▶ [GOAL]:
Return each line in the entries below that contains the string "kern". Case counts.

▶ [WORKING DATA]:
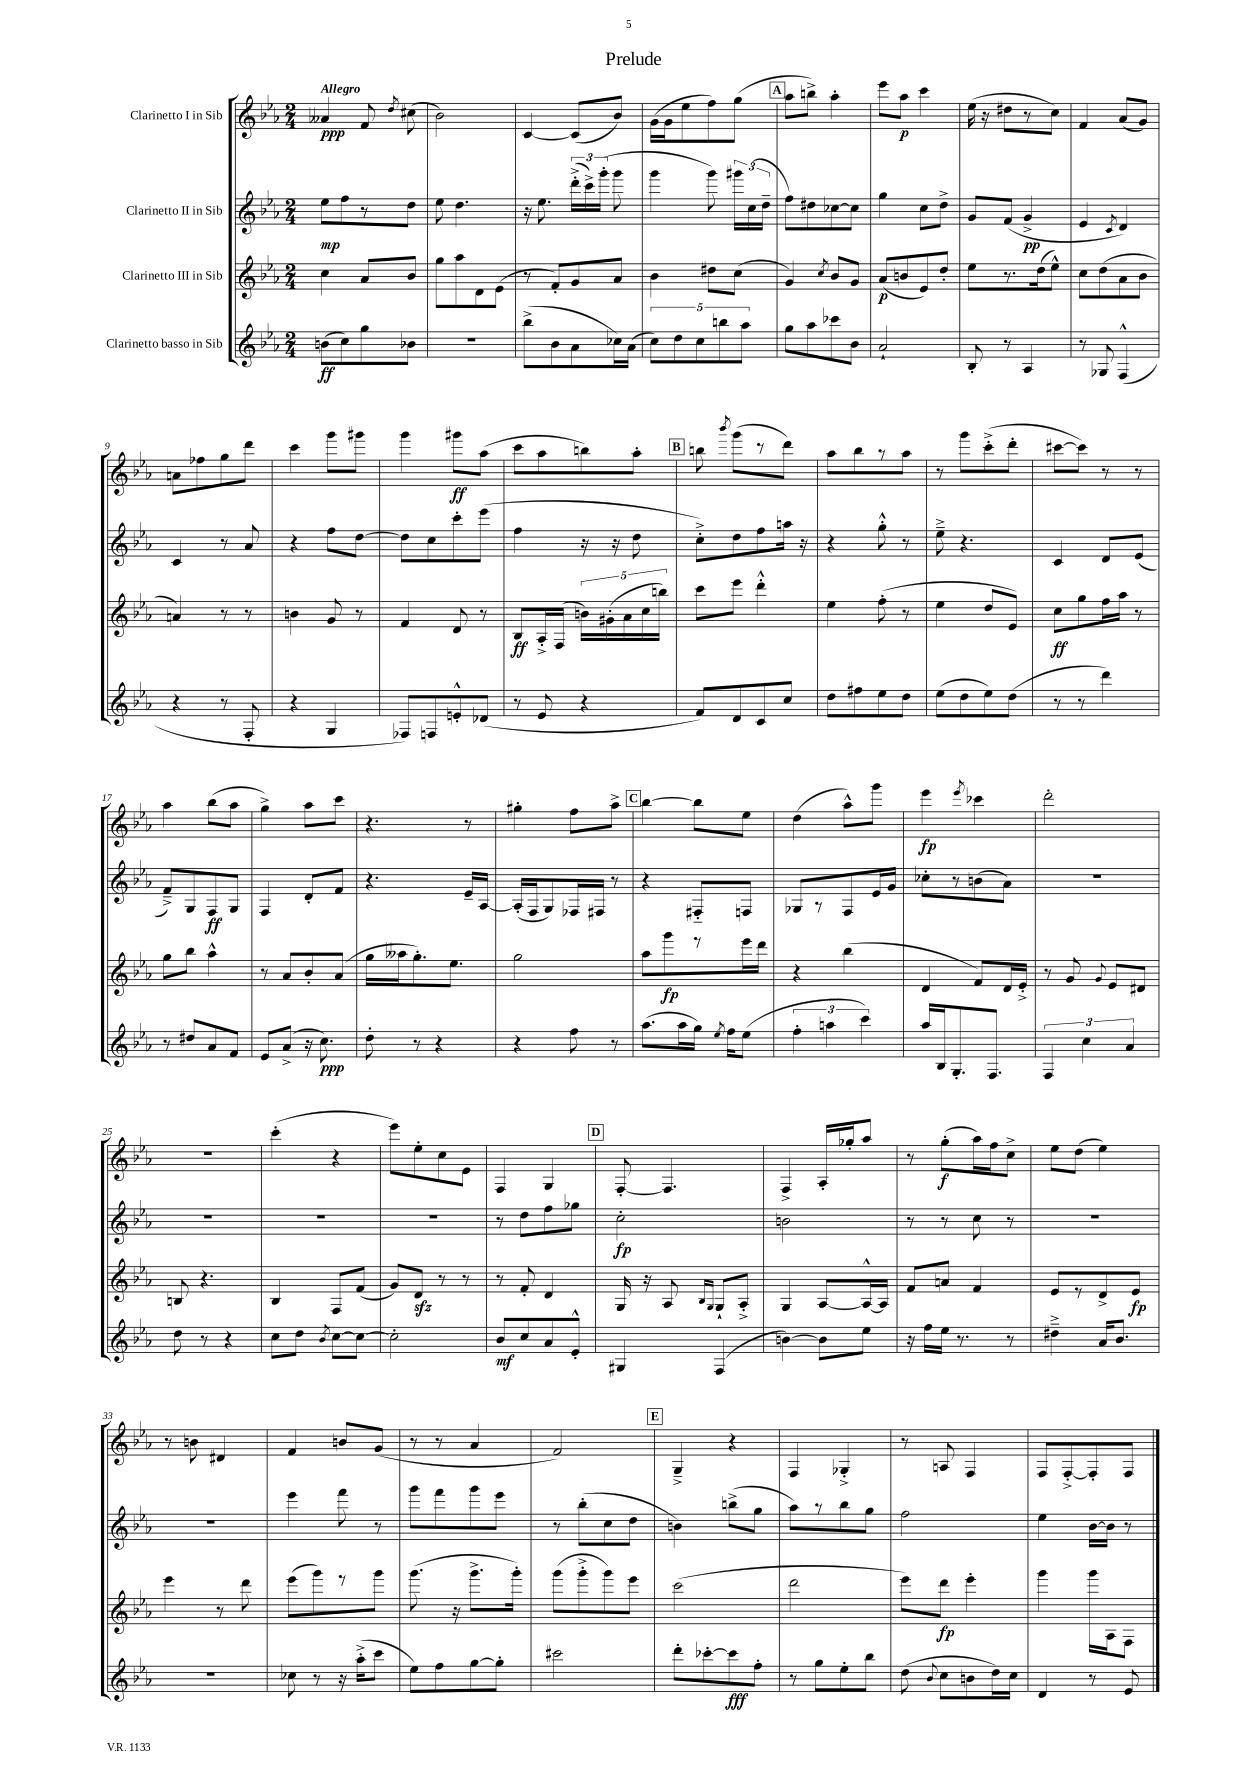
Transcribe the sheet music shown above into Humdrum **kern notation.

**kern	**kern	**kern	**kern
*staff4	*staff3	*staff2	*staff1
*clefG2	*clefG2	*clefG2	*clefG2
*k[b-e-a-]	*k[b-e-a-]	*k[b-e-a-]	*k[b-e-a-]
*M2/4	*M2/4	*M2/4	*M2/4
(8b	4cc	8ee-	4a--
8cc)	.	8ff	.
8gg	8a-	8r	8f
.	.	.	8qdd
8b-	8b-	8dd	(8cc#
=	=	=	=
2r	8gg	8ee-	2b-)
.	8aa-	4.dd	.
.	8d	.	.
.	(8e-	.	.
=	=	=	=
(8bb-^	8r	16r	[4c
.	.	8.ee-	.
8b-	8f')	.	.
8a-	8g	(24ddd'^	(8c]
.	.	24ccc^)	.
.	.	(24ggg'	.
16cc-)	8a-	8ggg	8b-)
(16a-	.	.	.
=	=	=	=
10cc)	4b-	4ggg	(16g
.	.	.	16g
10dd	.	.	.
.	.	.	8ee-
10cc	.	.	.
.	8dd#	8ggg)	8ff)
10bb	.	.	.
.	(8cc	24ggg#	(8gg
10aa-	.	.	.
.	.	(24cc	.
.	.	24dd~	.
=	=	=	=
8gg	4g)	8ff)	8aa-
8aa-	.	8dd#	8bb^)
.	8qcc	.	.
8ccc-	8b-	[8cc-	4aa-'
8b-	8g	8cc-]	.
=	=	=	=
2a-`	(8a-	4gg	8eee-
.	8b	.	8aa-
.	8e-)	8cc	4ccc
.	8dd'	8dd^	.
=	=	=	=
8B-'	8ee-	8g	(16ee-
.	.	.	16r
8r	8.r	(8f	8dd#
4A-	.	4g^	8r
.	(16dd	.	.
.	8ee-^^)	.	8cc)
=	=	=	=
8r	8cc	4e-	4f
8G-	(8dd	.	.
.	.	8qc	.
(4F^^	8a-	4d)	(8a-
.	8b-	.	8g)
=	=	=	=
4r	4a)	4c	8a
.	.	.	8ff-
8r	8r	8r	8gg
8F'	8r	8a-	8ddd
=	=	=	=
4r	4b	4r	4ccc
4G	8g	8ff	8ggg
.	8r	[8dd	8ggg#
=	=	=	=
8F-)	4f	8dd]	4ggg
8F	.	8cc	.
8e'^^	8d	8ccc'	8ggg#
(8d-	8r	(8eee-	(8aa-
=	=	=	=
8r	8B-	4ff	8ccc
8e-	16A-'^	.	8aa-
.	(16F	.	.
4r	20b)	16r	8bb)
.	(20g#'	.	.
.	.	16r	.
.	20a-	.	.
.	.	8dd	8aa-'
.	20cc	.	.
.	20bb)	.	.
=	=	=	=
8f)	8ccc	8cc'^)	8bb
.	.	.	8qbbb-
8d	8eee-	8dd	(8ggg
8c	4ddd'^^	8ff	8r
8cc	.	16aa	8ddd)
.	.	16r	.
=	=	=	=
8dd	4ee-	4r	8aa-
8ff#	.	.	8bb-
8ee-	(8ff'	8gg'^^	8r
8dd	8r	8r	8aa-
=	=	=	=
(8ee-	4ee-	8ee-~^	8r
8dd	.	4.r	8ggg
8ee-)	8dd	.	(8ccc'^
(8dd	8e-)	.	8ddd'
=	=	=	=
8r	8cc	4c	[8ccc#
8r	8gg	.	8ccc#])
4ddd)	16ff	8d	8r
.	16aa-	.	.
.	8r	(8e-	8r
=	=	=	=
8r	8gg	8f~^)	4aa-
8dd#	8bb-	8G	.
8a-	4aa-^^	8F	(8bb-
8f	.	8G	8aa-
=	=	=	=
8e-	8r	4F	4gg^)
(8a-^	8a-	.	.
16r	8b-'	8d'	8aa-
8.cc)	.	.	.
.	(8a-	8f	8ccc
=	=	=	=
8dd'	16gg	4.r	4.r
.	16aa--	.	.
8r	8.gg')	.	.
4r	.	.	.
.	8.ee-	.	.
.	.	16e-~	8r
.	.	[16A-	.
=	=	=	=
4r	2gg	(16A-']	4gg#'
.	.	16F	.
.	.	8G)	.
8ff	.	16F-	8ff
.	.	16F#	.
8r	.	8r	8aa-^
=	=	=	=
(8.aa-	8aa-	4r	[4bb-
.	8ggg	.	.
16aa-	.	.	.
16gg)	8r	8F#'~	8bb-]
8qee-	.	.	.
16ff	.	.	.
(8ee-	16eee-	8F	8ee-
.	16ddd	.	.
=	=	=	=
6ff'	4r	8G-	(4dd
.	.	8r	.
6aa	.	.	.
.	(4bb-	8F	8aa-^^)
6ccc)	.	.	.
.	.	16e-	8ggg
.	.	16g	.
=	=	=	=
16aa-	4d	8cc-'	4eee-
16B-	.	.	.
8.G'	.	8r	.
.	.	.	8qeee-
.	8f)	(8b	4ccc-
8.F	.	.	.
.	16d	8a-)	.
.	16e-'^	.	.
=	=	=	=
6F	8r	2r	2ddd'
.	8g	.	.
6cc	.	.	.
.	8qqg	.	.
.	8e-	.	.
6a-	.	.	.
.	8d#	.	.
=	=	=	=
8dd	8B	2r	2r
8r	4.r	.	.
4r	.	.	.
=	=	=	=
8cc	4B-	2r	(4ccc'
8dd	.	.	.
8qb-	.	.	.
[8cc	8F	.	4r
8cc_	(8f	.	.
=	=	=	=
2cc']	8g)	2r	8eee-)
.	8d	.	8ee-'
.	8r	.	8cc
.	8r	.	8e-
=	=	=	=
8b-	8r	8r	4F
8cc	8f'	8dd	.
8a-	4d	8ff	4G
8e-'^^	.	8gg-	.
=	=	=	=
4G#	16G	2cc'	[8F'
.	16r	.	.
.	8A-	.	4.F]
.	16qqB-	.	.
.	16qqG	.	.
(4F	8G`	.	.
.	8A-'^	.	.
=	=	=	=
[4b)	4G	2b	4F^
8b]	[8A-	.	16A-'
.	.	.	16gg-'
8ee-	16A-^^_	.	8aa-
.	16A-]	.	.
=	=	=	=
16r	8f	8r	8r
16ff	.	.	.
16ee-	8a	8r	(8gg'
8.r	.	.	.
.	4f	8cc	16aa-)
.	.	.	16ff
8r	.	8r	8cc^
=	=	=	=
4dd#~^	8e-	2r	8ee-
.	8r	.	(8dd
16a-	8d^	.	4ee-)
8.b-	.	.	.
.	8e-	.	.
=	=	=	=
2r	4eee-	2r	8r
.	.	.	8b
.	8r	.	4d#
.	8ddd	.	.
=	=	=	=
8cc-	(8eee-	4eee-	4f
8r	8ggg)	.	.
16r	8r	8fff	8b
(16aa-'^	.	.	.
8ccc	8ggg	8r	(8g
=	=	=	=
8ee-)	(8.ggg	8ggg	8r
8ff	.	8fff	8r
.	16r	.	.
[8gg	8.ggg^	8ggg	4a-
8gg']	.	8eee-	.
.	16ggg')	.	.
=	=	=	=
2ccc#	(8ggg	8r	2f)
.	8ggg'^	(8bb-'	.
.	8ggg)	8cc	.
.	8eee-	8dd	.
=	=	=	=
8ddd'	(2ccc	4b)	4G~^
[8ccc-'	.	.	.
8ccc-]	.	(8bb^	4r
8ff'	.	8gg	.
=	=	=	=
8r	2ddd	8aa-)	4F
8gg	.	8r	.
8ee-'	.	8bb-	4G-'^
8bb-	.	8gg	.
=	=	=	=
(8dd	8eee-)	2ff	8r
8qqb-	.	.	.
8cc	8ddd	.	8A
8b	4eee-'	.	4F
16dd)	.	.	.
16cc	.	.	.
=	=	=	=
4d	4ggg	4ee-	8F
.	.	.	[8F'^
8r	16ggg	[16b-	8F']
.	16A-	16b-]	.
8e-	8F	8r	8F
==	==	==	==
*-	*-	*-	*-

▶ [THE OUTPUT]:
Transcribe the sheet music shown above into Humdrum **kern notation.
**kern	**kern	**kern	**kern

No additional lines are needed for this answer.